● DATA UNDER STUDY
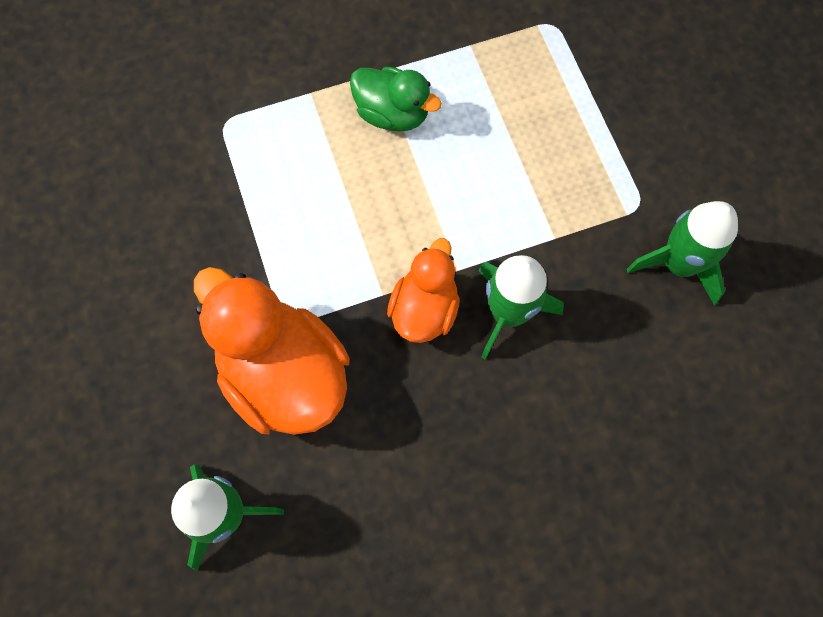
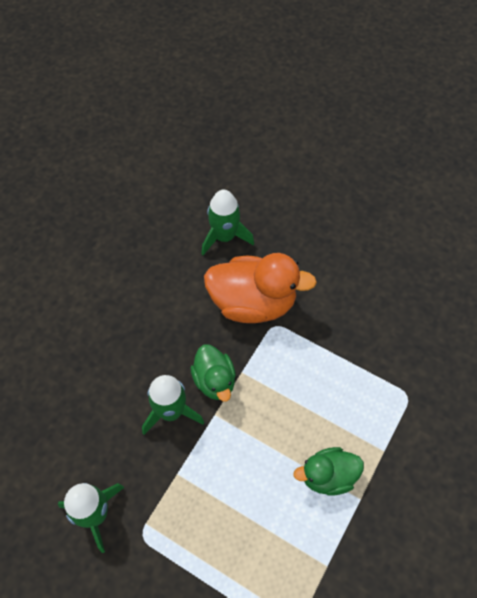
camera: 140 degrees right, 10 degrees down
(424, 309) = (214, 381): orange duck -> green duck

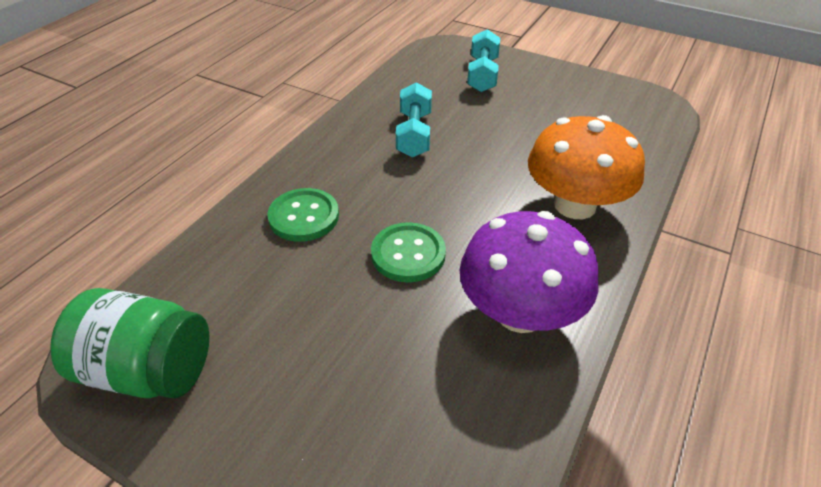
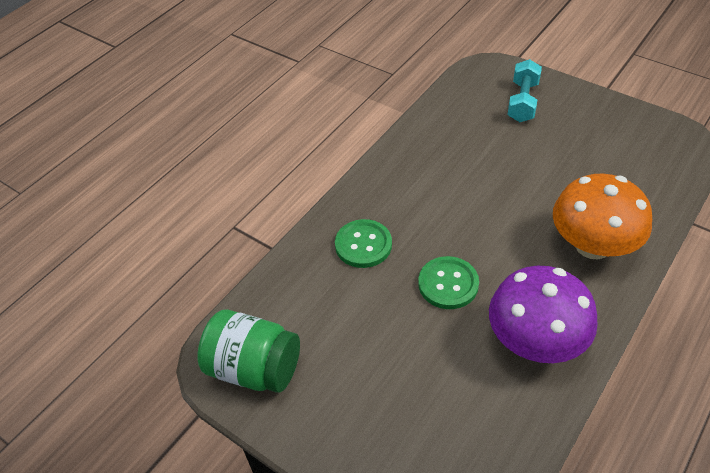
camera: 10 degrees right, 5 degrees up
(414, 134) = (457, 166): turquoise dumbbell -> none

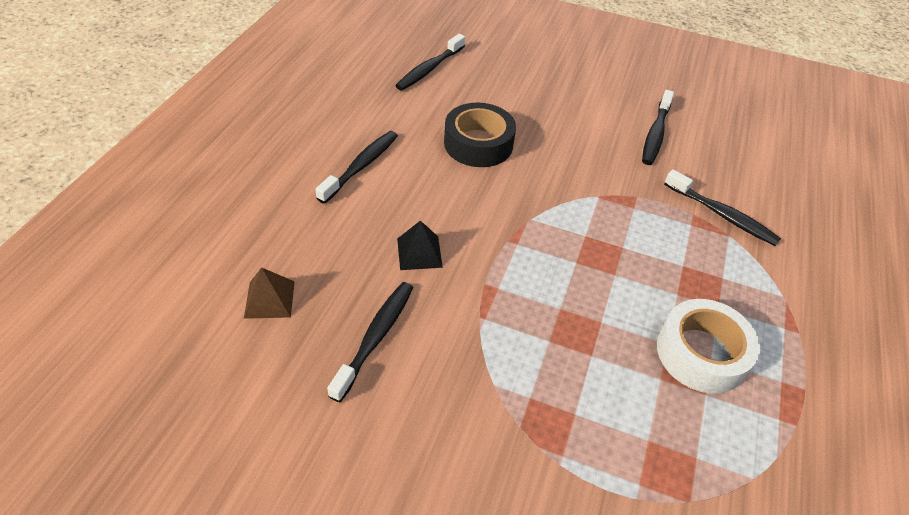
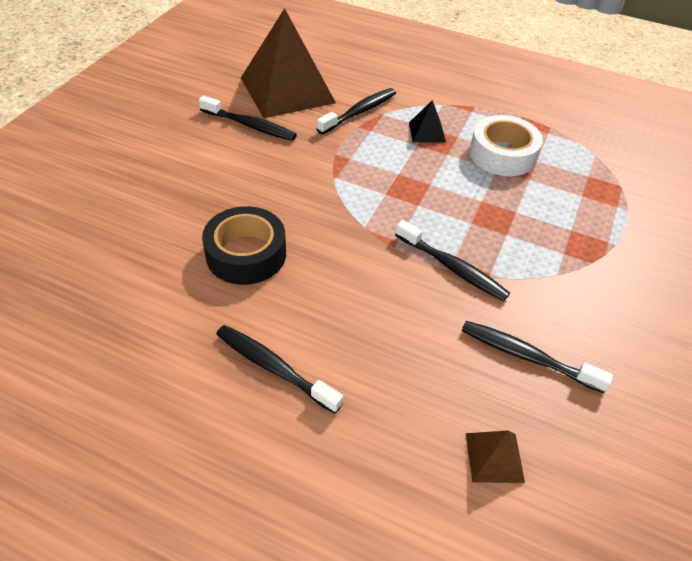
camera: 85 degrees left, 0 degrees up
(419, 252) = (414, 316): black pyramid -> black pyramid (427, 132)
(429, 69) = (83, 288): black toothbrush -> black toothbrush (453, 268)
(731, 156) = (287, 90): none -> brown pyramid

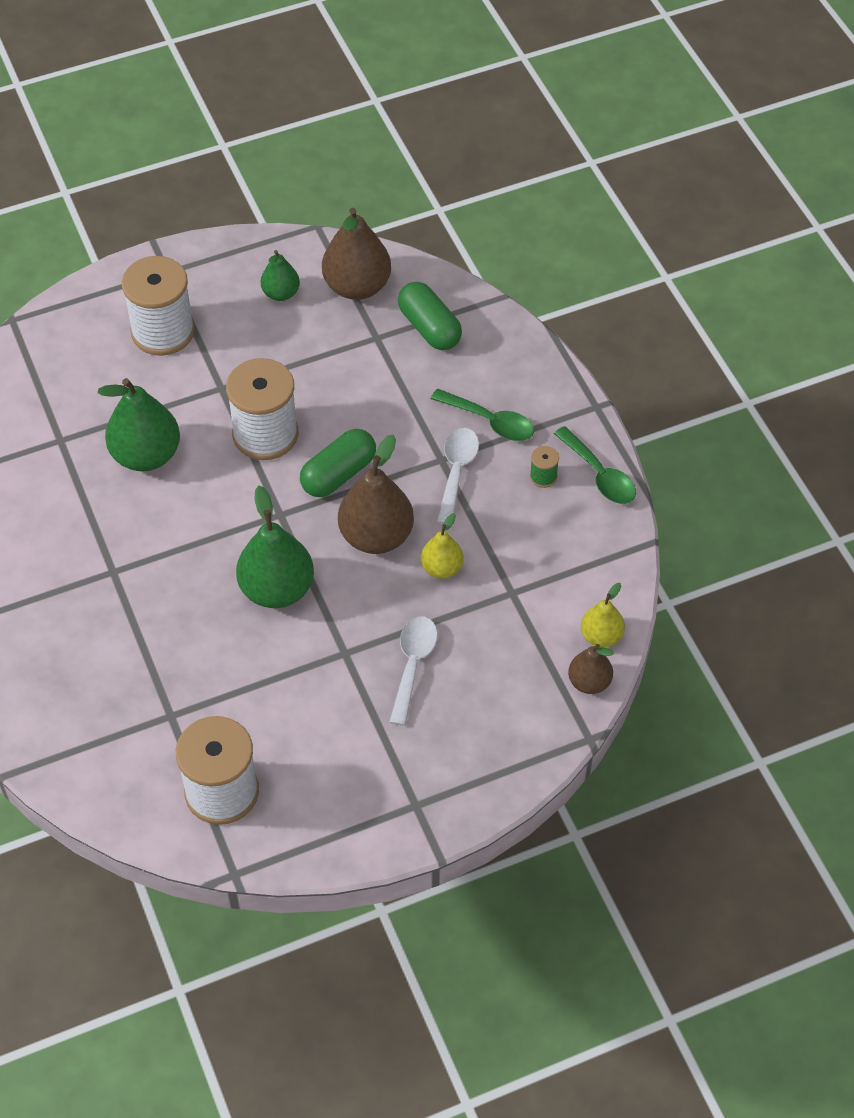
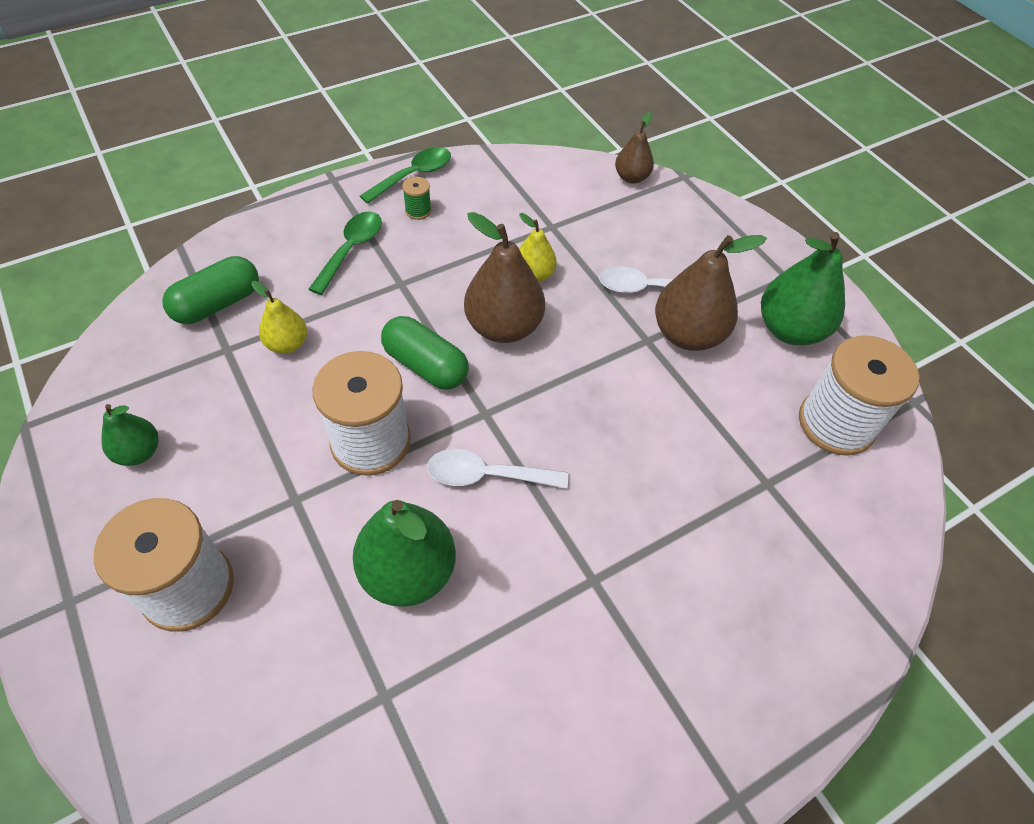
camera: 100 degrees left, 0 degrees up
(277, 589) = (585, 405): green pear -> green pear (790, 329)
(357, 286) = (142, 374): brown pear -> brown pear (688, 335)
(456, 471) = (416, 271): white spoon -> white spoon (486, 475)
(601, 636) = (585, 172): yellow pear -> yellow pear (287, 344)

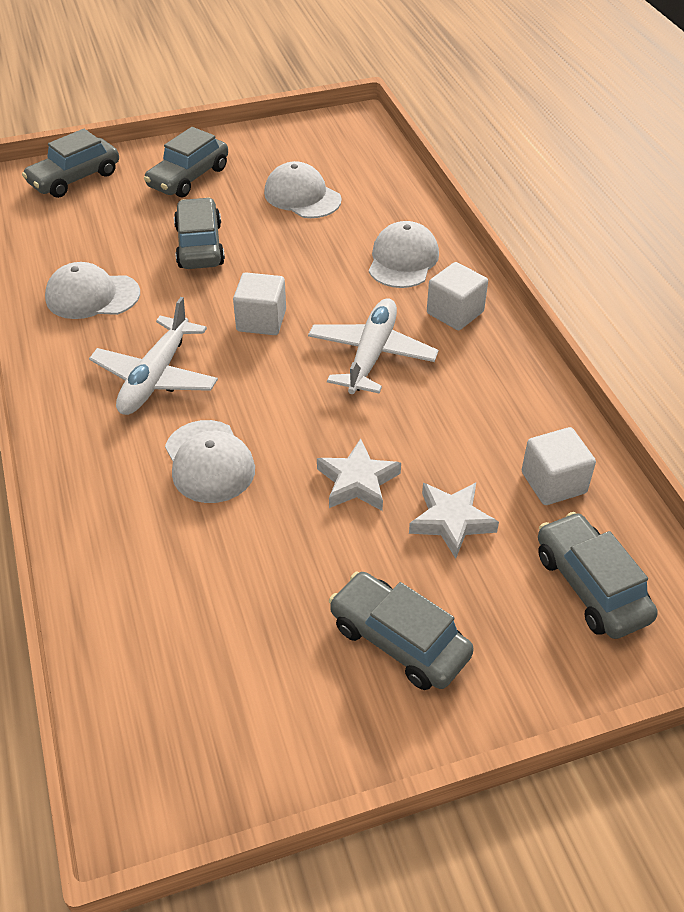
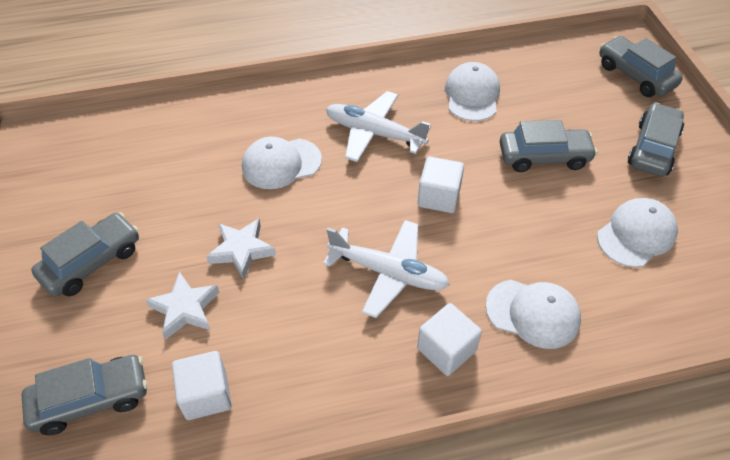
camera: 95 degrees right, 5 degrees up
(188, 177) = (653, 148): grey car -> grey car turned 75 degrees clockwise

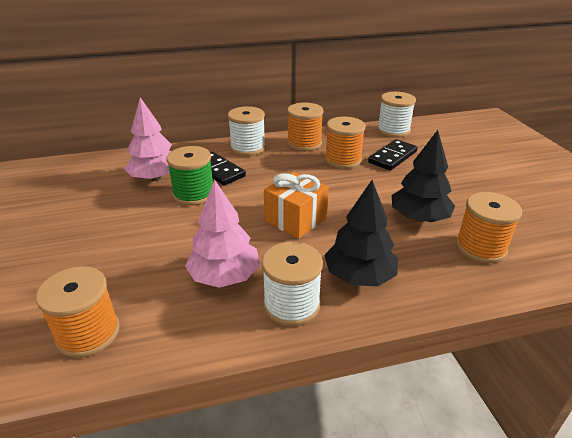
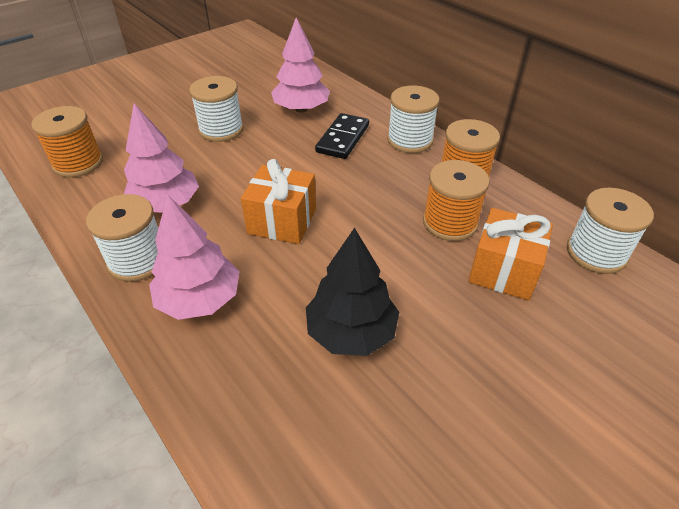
camera: 65 degrees right, 10 degrees up
(137, 224) = (221, 130): none -> white spool
(194, 194) = (288, 140): green spool -> none
(359, 276) = (200, 299): black tree -> pink tree
(392, 157) = (503, 270): black domino -> orange gift
(480, 247) = (313, 417): orange spool -> none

● WORK ORDER
Apart from the pictures, write every entry out again exactly.

● EXERCISE ANSWER
camera: 140 degrees right, 10 degrees down
(424, 309) = (214, 381): orange duck -> green duck

camera: 10 degrees right, 5 degrees up
(414, 134) = (457, 166): turquoise dumbbell -> none

camera: 85 degrees left, 0 degrees up
(419, 252) = (414, 316): black pyramid -> black pyramid (427, 132)
(429, 69) = (83, 288): black toothbrush -> black toothbrush (453, 268)
(731, 156) = (287, 90): none -> brown pyramid

camera: 100 degrees left, 0 degrees up
(277, 589) = (585, 405): green pear -> green pear (790, 329)
(357, 286) = (142, 374): brown pear -> brown pear (688, 335)
(456, 471) = (416, 271): white spoon -> white spoon (486, 475)
(601, 636) = (585, 172): yellow pear -> yellow pear (287, 344)

camera: 95 degrees right, 5 degrees up
(188, 177) = (653, 148): grey car -> grey car turned 75 degrees clockwise

camera: 65 degrees right, 10 degrees up
(137, 224) = (221, 130): none -> white spool
(194, 194) = (288, 140): green spool -> none
(359, 276) = (200, 299): black tree -> pink tree
(392, 157) = (503, 270): black domino -> orange gift
(480, 247) = (313, 417): orange spool -> none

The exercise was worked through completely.